THE TASK
What follows is a listing to transcribe exactly, leaving the pictures out.

RECORD EXTRACTS
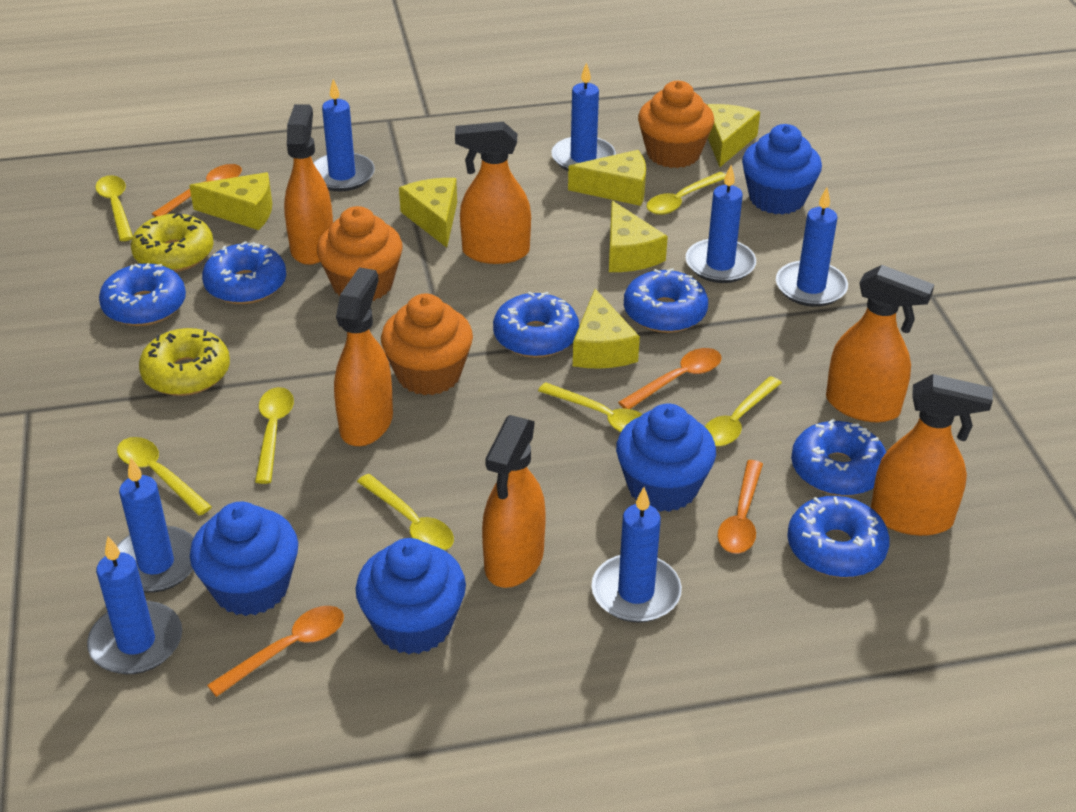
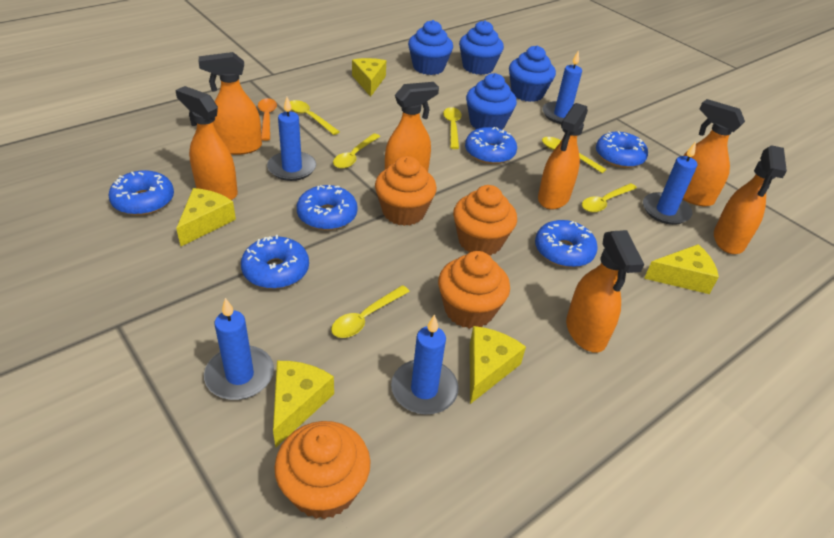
blue candle: 7 -> 5
orange cupcake: 3 -> 4
orange spoon: 4 -> 1
orange spray bottle: 6 -> 7
yellow cheese: 6 -> 5
yellow donut: 2 -> 0
yellow spoon: 7 -> 6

RESPONSE
blue candle: 7 -> 5
orange cupcake: 3 -> 4
orange spoon: 4 -> 1
orange spray bottle: 6 -> 7
yellow cheese: 6 -> 5
yellow donut: 2 -> 0
yellow spoon: 7 -> 6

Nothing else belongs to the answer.